- _Data extract_
((
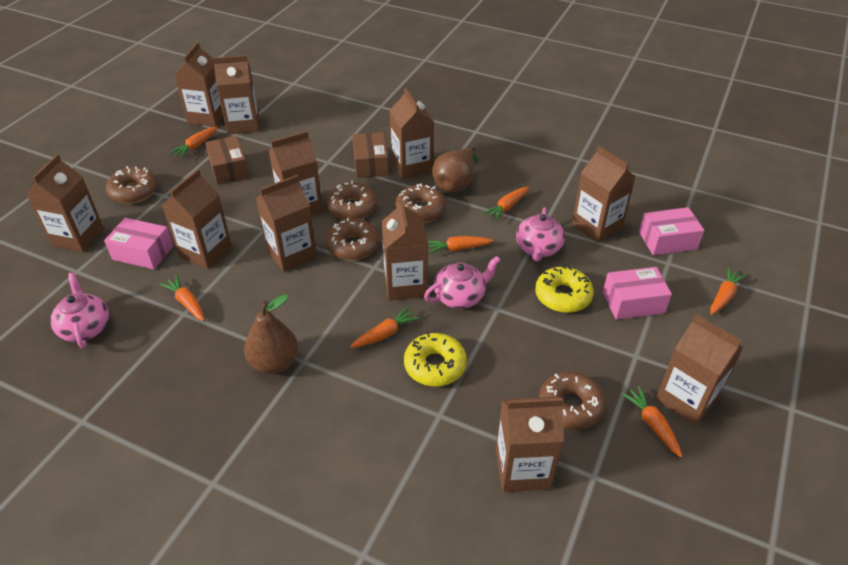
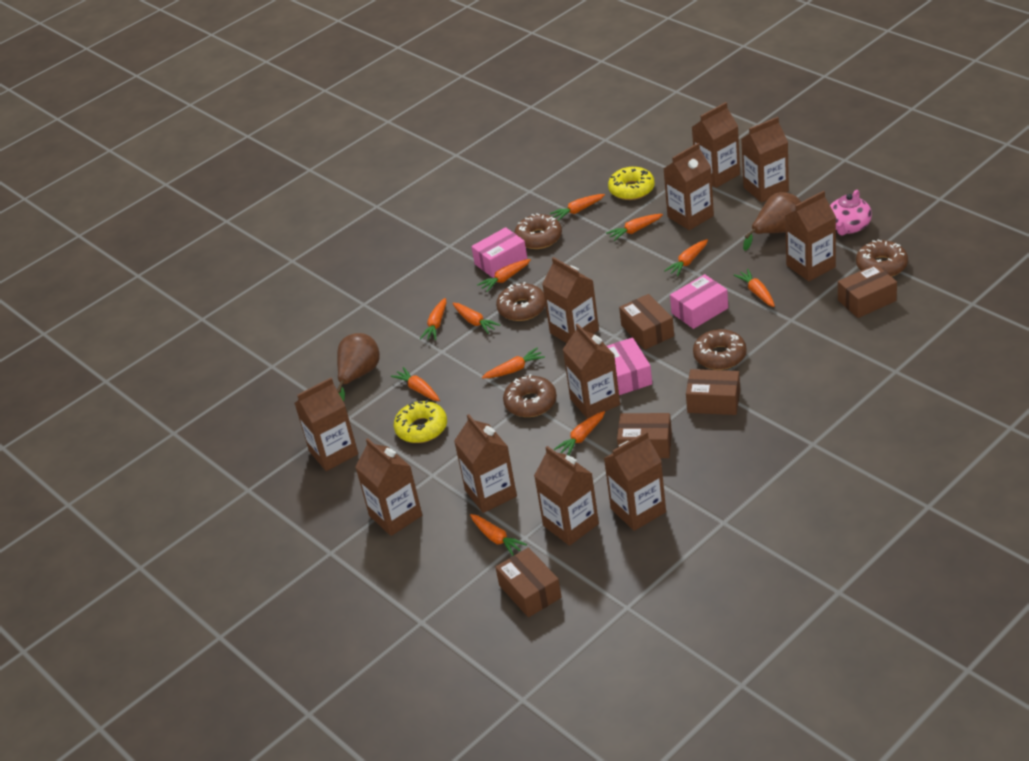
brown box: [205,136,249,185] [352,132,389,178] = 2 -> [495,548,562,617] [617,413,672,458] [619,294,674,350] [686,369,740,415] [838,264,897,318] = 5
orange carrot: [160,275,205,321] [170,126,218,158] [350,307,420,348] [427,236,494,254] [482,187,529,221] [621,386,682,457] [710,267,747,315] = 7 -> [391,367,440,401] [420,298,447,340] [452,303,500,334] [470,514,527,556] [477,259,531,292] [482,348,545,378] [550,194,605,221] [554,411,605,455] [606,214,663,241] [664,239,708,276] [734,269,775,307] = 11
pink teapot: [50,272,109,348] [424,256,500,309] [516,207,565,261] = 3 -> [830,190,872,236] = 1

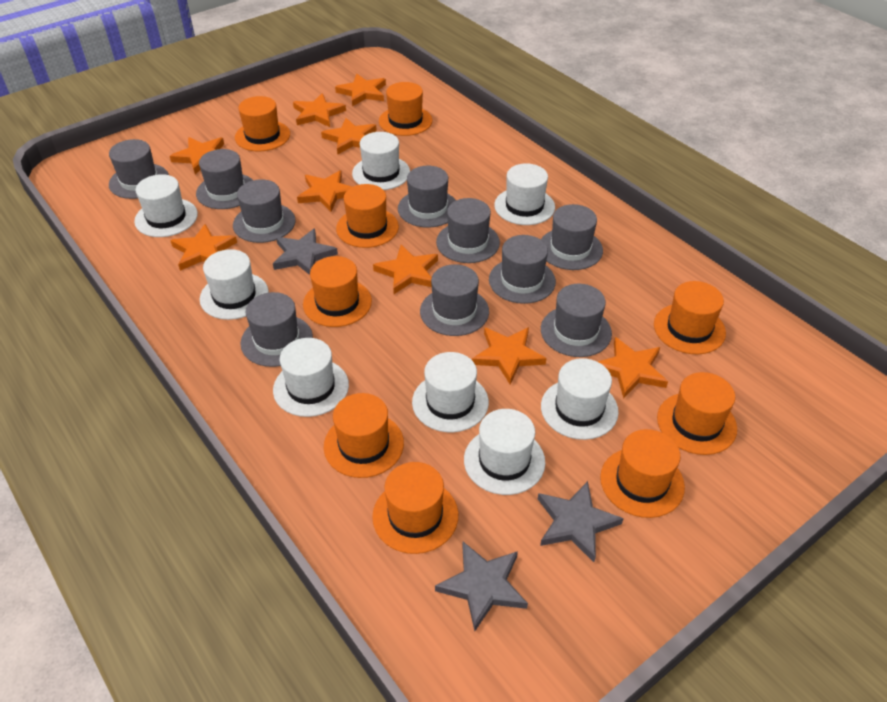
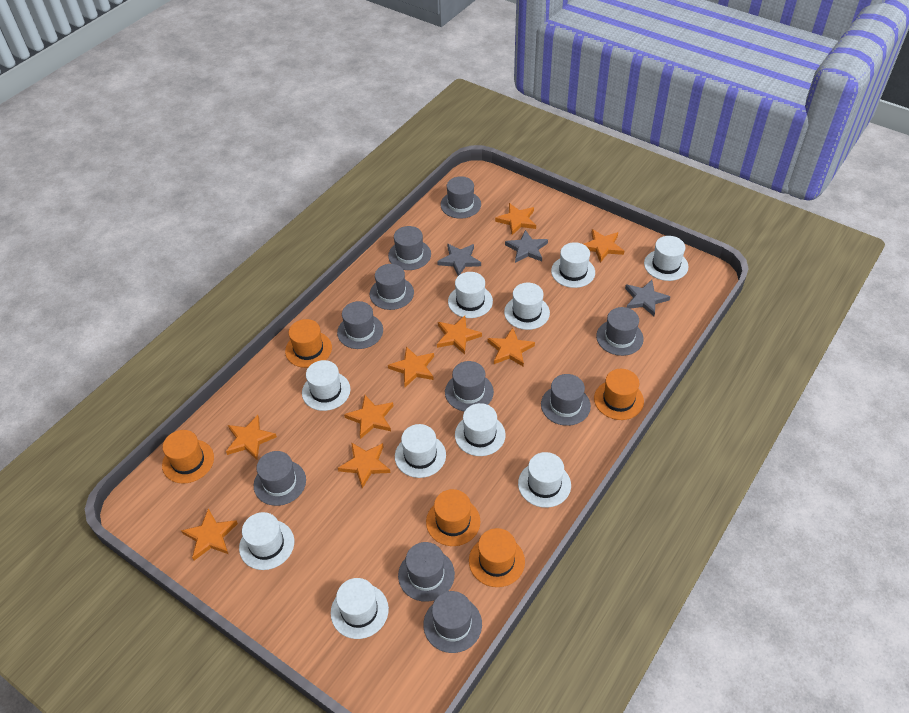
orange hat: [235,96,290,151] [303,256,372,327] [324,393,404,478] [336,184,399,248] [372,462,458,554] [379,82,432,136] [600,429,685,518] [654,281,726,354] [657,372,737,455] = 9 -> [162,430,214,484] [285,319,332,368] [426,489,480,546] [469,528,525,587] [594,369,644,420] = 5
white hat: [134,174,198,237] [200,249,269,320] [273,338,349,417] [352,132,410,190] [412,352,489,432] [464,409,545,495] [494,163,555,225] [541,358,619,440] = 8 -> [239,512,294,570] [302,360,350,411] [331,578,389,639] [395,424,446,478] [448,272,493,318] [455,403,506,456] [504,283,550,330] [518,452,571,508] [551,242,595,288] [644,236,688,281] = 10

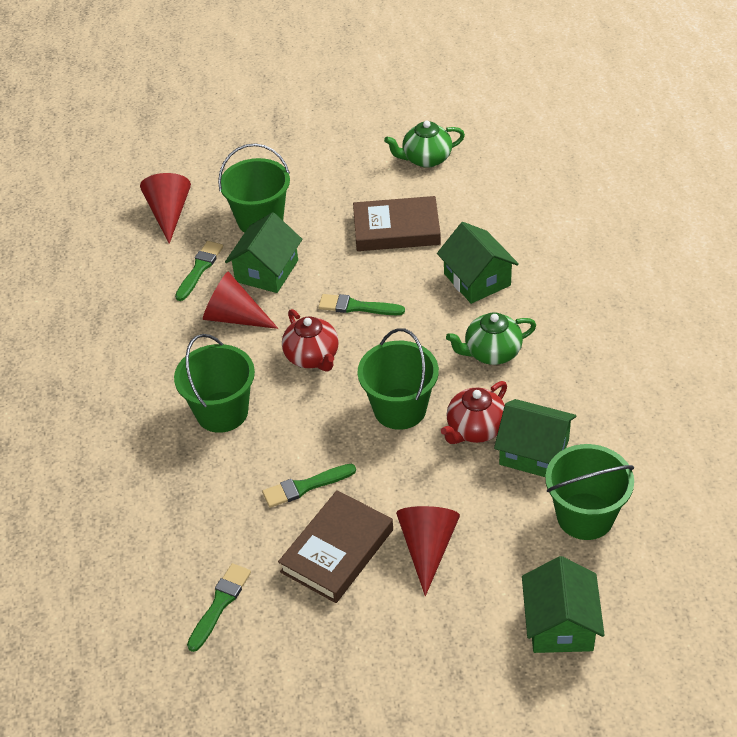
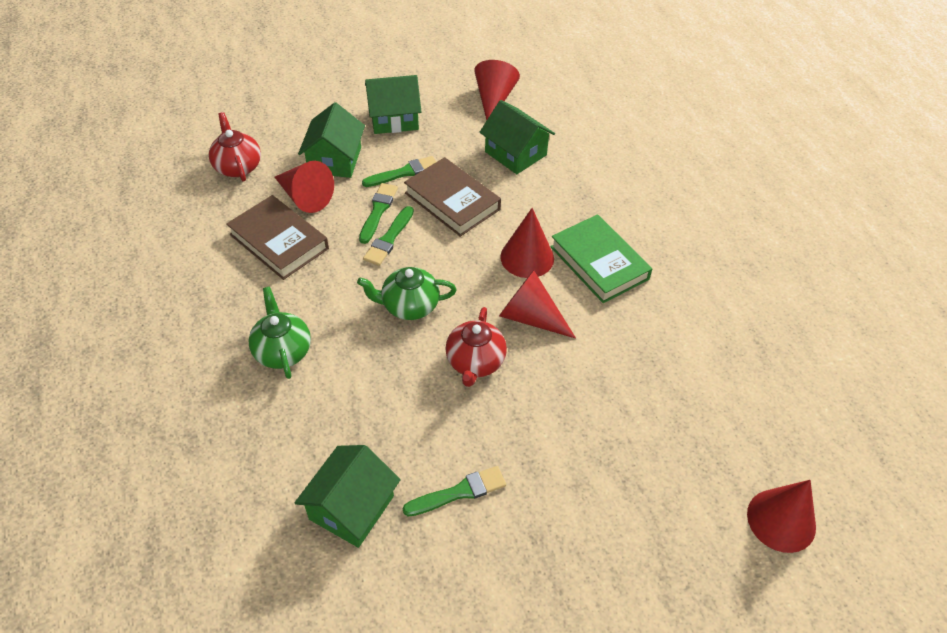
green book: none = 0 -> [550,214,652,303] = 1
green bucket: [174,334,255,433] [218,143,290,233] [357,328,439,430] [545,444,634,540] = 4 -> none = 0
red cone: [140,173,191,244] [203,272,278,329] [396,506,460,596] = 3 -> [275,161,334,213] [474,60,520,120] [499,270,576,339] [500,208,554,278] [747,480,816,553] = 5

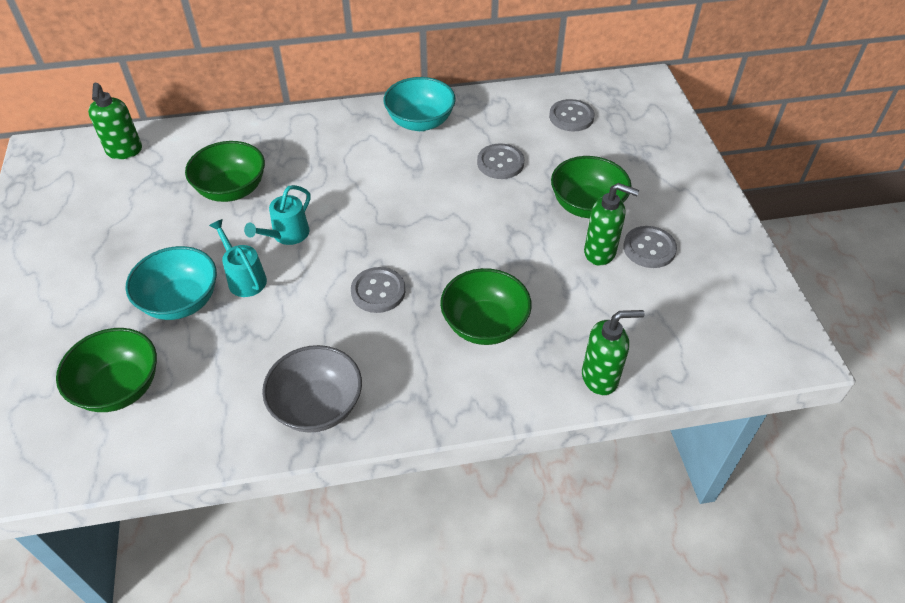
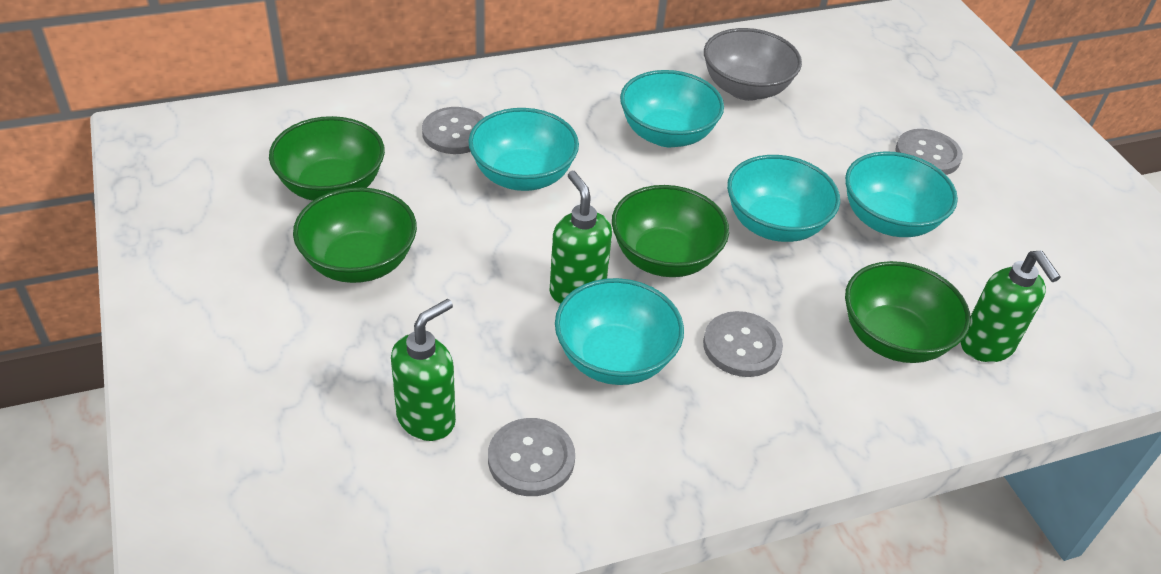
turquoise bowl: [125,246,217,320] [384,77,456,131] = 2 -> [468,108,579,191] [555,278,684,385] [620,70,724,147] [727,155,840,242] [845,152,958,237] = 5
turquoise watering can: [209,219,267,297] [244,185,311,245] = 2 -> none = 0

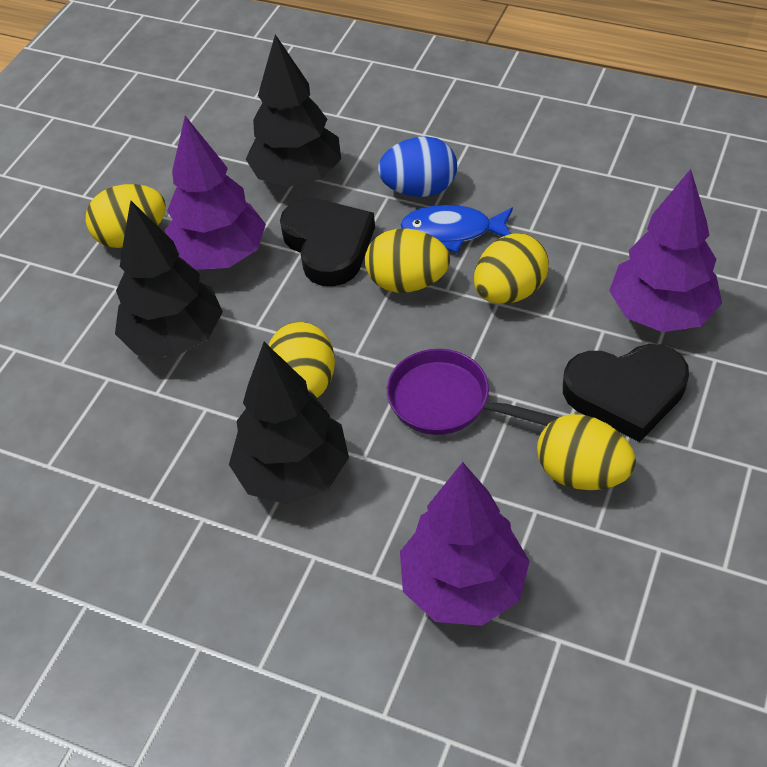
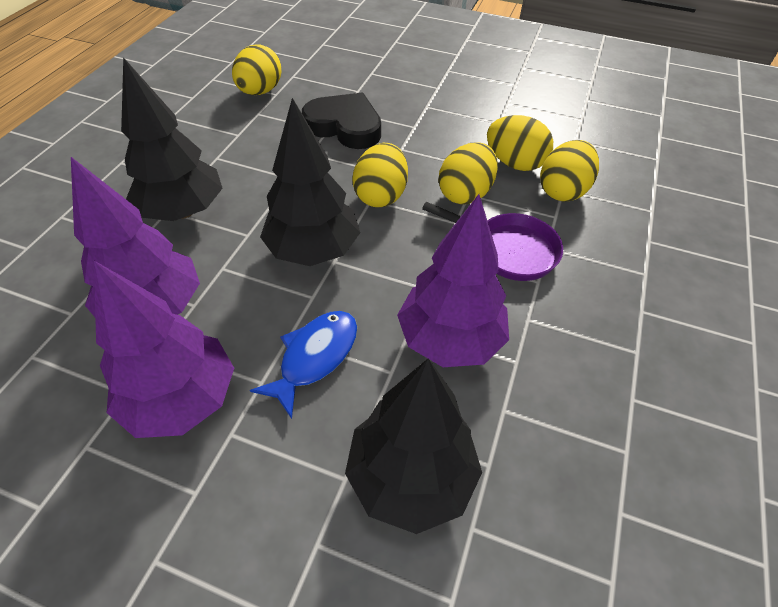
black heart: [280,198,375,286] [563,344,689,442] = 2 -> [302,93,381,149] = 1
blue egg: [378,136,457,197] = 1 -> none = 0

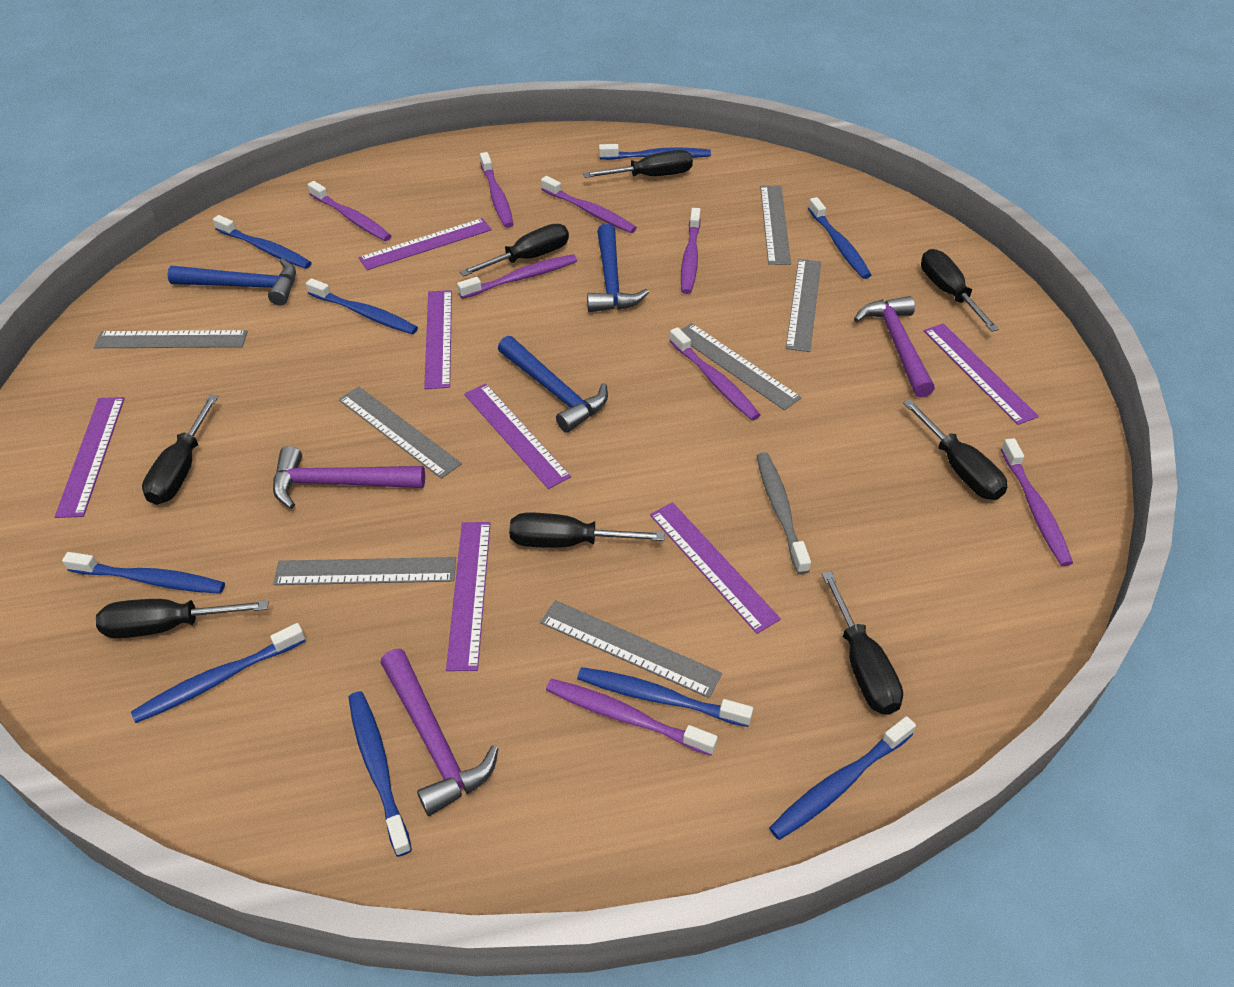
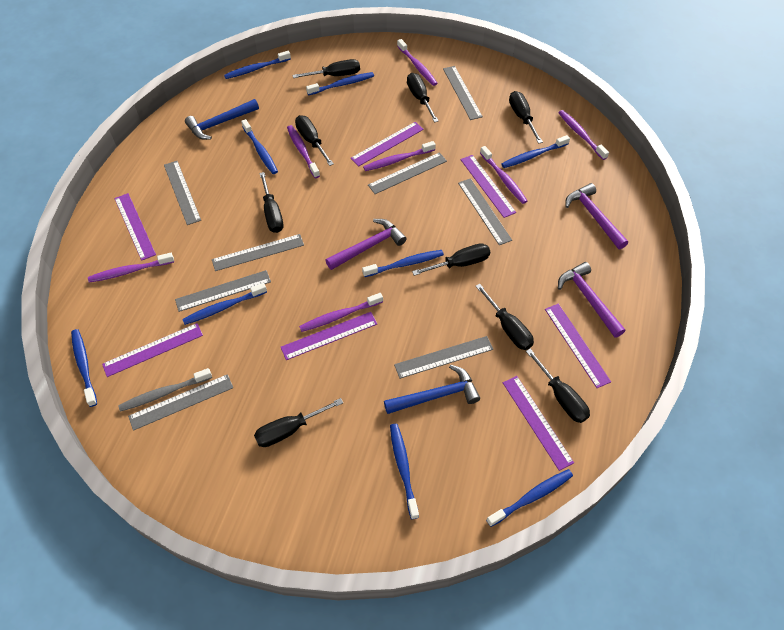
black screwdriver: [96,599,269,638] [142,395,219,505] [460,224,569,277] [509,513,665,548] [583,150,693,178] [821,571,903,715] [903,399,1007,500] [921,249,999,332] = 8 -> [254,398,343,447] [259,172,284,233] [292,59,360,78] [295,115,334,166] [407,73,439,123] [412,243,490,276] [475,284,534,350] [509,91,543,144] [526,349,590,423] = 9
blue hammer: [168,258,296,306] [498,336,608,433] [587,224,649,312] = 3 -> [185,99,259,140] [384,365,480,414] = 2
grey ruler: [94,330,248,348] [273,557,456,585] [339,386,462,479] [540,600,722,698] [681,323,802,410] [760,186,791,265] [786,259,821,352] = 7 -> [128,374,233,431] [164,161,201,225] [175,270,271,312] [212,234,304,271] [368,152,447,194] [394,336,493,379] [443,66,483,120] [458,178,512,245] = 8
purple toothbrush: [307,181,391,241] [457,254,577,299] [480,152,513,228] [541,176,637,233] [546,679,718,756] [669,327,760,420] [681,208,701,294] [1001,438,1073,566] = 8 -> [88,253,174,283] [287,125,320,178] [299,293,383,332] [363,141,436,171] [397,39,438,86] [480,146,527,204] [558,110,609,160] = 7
))
- _Exercise prompt_
The entries above should be given again exactly, minus any pictures.

- _Your response_
brown box: [205,136,249,185] [352,132,389,178] = 2 -> [495,548,562,617] [617,413,672,458] [619,294,674,350] [686,369,740,415] [838,264,897,318] = 5
orange carrot: [160,275,205,321] [170,126,218,158] [350,307,420,348] [427,236,494,254] [482,187,529,221] [621,386,682,457] [710,267,747,315] = 7 -> [391,367,440,401] [420,298,447,340] [452,303,500,334] [470,514,527,556] [477,259,531,292] [482,348,545,378] [550,194,605,221] [554,411,605,455] [606,214,663,241] [664,239,708,276] [734,269,775,307] = 11
pink teapot: [50,272,109,348] [424,256,500,309] [516,207,565,261] = 3 -> [830,190,872,236] = 1

orange hat: [235,96,290,151] [303,256,372,327] [324,393,404,478] [336,184,399,248] [372,462,458,554] [379,82,432,136] [600,429,685,518] [654,281,726,354] [657,372,737,455] = 9 -> [162,430,214,484] [285,319,332,368] [426,489,480,546] [469,528,525,587] [594,369,644,420] = 5
white hat: [134,174,198,237] [200,249,269,320] [273,338,349,417] [352,132,410,190] [412,352,489,432] [464,409,545,495] [494,163,555,225] [541,358,619,440] = 8 -> [239,512,294,570] [302,360,350,411] [331,578,389,639] [395,424,446,478] [448,272,493,318] [455,403,506,456] [504,283,550,330] [518,452,571,508] [551,242,595,288] [644,236,688,281] = 10

green book: none = 0 -> [550,214,652,303] = 1
green bucket: [174,334,255,433] [218,143,290,233] [357,328,439,430] [545,444,634,540] = 4 -> none = 0
red cone: [140,173,191,244] [203,272,278,329] [396,506,460,596] = 3 -> [275,161,334,213] [474,60,520,120] [499,270,576,339] [500,208,554,278] [747,480,816,553] = 5

turquoise bowl: [125,246,217,320] [384,77,456,131] = 2 -> [468,108,579,191] [555,278,684,385] [620,70,724,147] [727,155,840,242] [845,152,958,237] = 5
turquoise watering can: [209,219,267,297] [244,185,311,245] = 2 -> none = 0

black heart: [280,198,375,286] [563,344,689,442] = 2 -> [302,93,381,149] = 1
blue egg: [378,136,457,197] = 1 -> none = 0

black screwdriver: [96,599,269,638] [142,395,219,505] [460,224,569,277] [509,513,665,548] [583,150,693,178] [821,571,903,715] [903,399,1007,500] [921,249,999,332] = 8 -> [254,398,343,447] [259,172,284,233] [292,59,360,78] [295,115,334,166] [407,73,439,123] [412,243,490,276] [475,284,534,350] [509,91,543,144] [526,349,590,423] = 9
blue hammer: [168,258,296,306] [498,336,608,433] [587,224,649,312] = 3 -> [185,99,259,140] [384,365,480,414] = 2
grey ruler: [94,330,248,348] [273,557,456,585] [339,386,462,479] [540,600,722,698] [681,323,802,410] [760,186,791,265] [786,259,821,352] = 7 -> [128,374,233,431] [164,161,201,225] [175,270,271,312] [212,234,304,271] [368,152,447,194] [394,336,493,379] [443,66,483,120] [458,178,512,245] = 8
purple toothbrush: [307,181,391,241] [457,254,577,299] [480,152,513,228] [541,176,637,233] [546,679,718,756] [669,327,760,420] [681,208,701,294] [1001,438,1073,566] = 8 -> [88,253,174,283] [287,125,320,178] [299,293,383,332] [363,141,436,171] [397,39,438,86] [480,146,527,204] [558,110,609,160] = 7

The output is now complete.